YOUR OBJECTIVE:
When you come to a picture, pass over it, and set down the entries below exactly.

=== Section Start ===

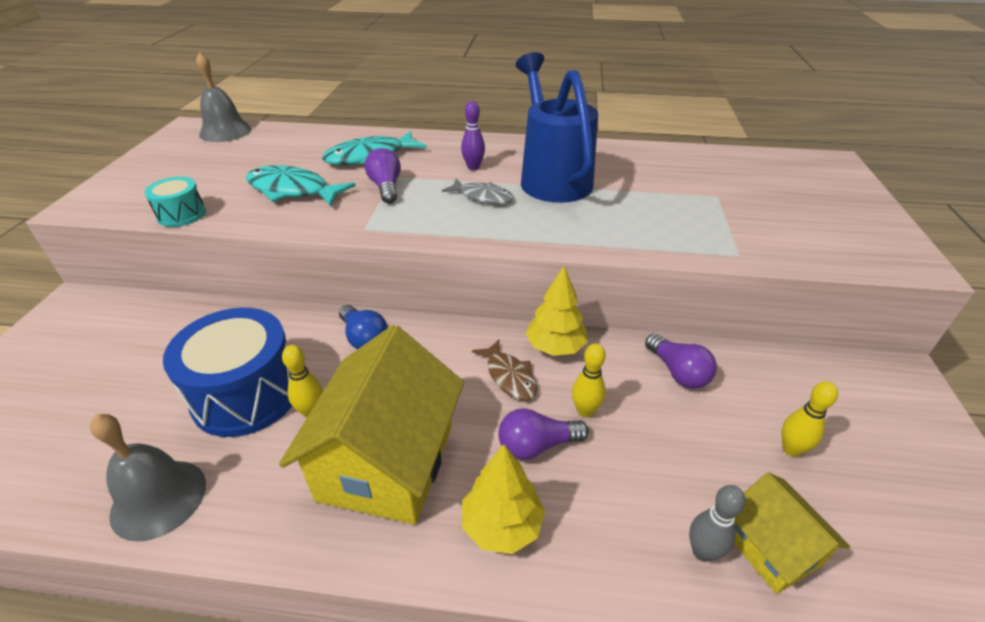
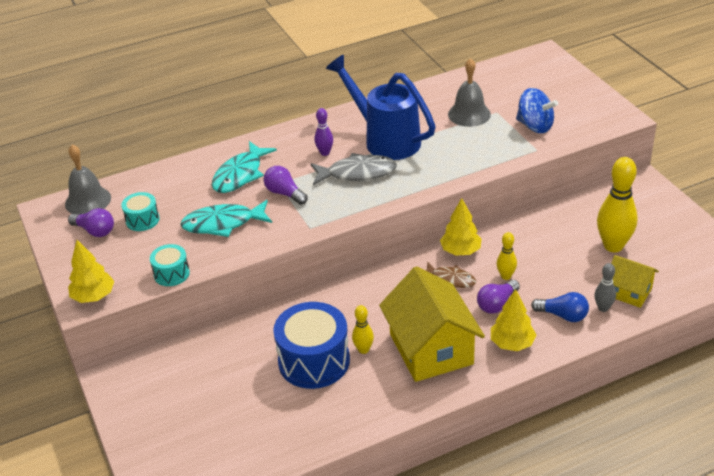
camera: 30 degrees left, 0 degrees up
grey bell [90,414,206,542] -> grey bell moved to [448,58,491,127]
blue light bulb [339,305,388,349] -> blue light bulb moved to [531,292,589,322]
grey fish [442,179,514,204] -> grey fish [311,153,397,185], size x1.57
purple light bulb [645,334,717,389] -> purple light bulb moved to [68,208,114,237]
yellow bowling pin [782,381,838,457] -> yellow bowling pin [597,157,638,252], size x1.96
none -> yellow tree [68,240,114,303]
none -> turquoise drum [121,192,159,231]
none -> blue spinning top [516,88,558,133]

=== Section End ===

SOLUTION BELOW:
camera: 30 degrees left, 0 degrees up
grey bell [90,414,206,542] -> grey bell moved to [448,58,491,127]
blue light bulb [339,305,388,349] -> blue light bulb moved to [531,292,589,322]
grey fish [442,179,514,204] -> grey fish [311,153,397,185], size x1.57
purple light bulb [645,334,717,389] -> purple light bulb moved to [68,208,114,237]
yellow bowling pin [782,381,838,457] -> yellow bowling pin [597,157,638,252], size x1.96
none -> yellow tree [68,240,114,303]
none -> turquoise drum [121,192,159,231]
none -> blue spinning top [516,88,558,133]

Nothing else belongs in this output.